* _PROMPT_
Please restate each entry that appears below word for word, without its pictures.

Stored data

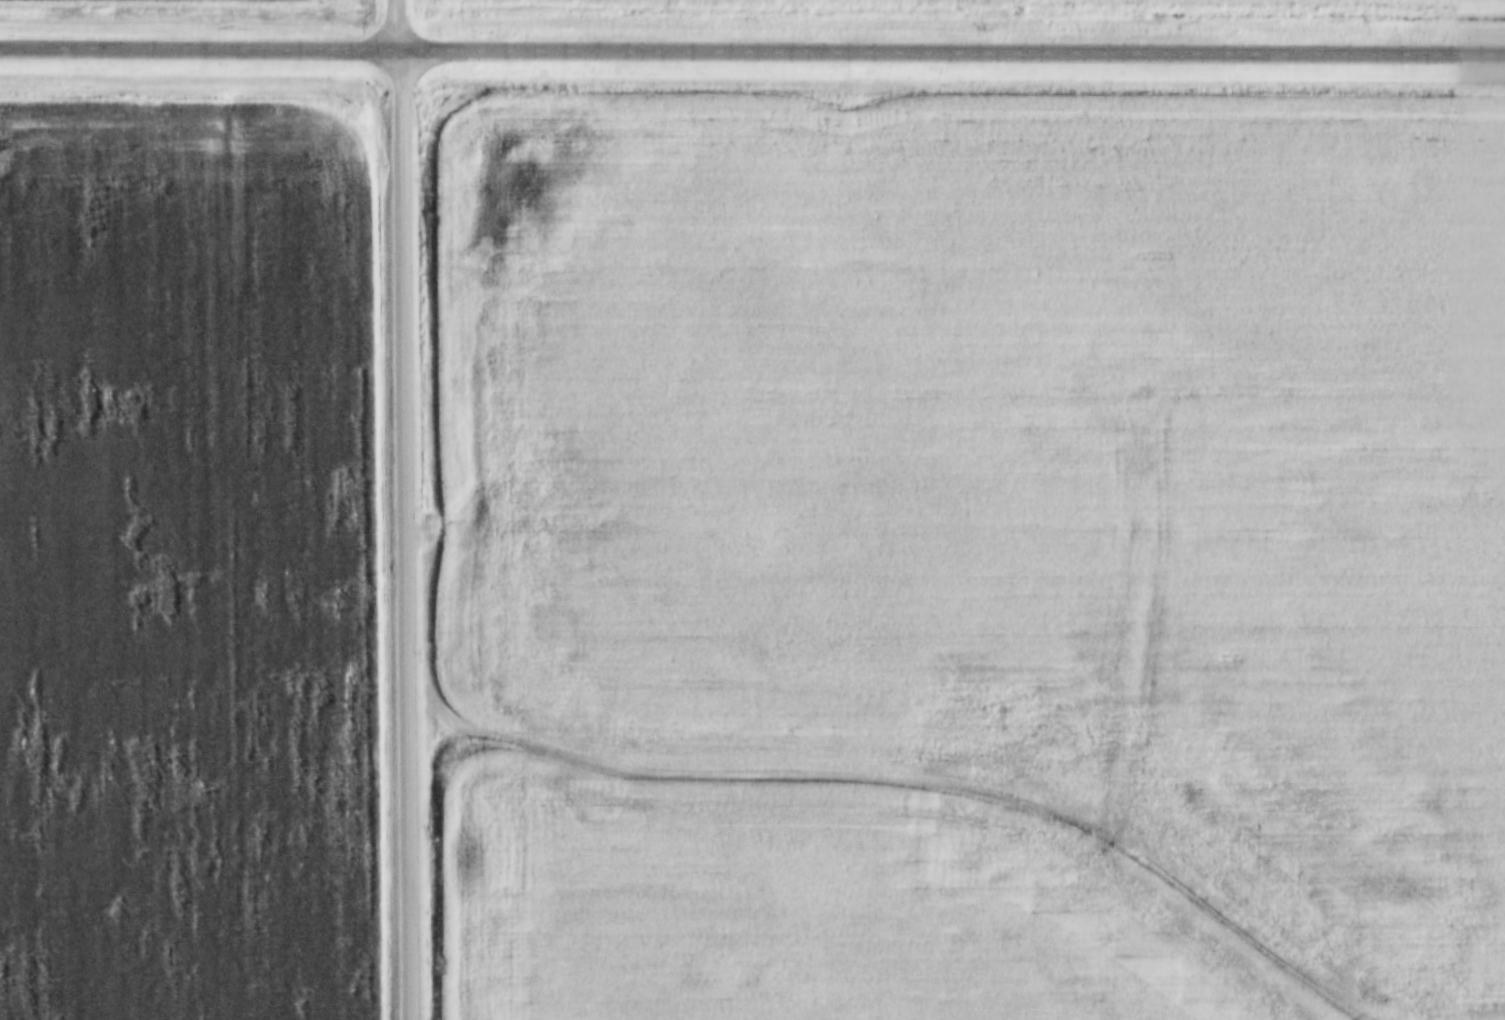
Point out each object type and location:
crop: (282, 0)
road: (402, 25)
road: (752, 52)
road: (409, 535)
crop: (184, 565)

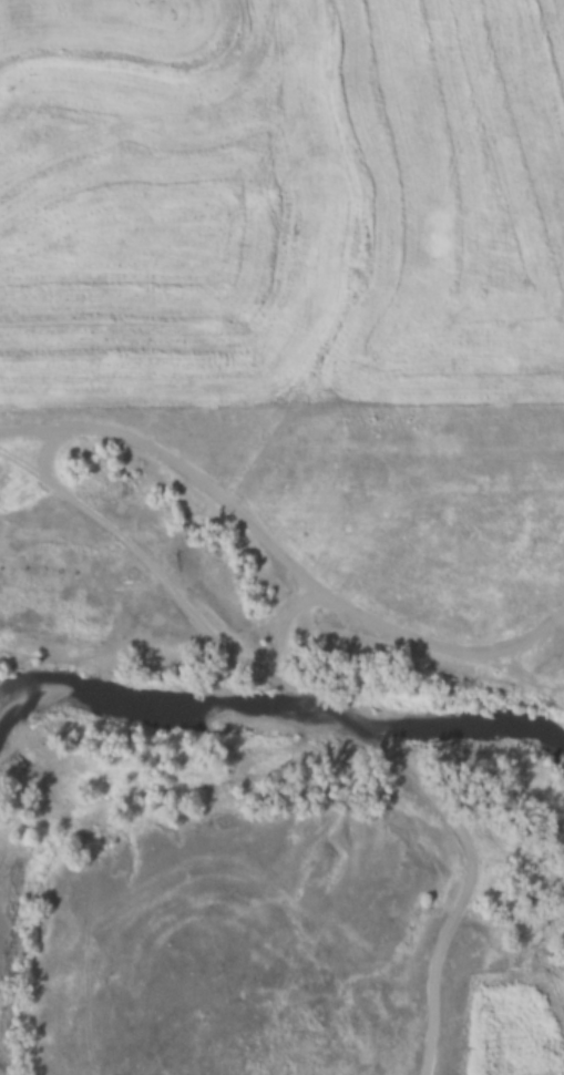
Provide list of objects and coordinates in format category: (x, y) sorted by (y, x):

* _EXERCISE ANSWER_
Point out each object type and location:
crop: (282, 0)
road: (402, 25)
road: (752, 52)
road: (409, 535)
crop: (184, 565)

Provide list of objects and coordinates in format category: (x, y) sorted by (y, x):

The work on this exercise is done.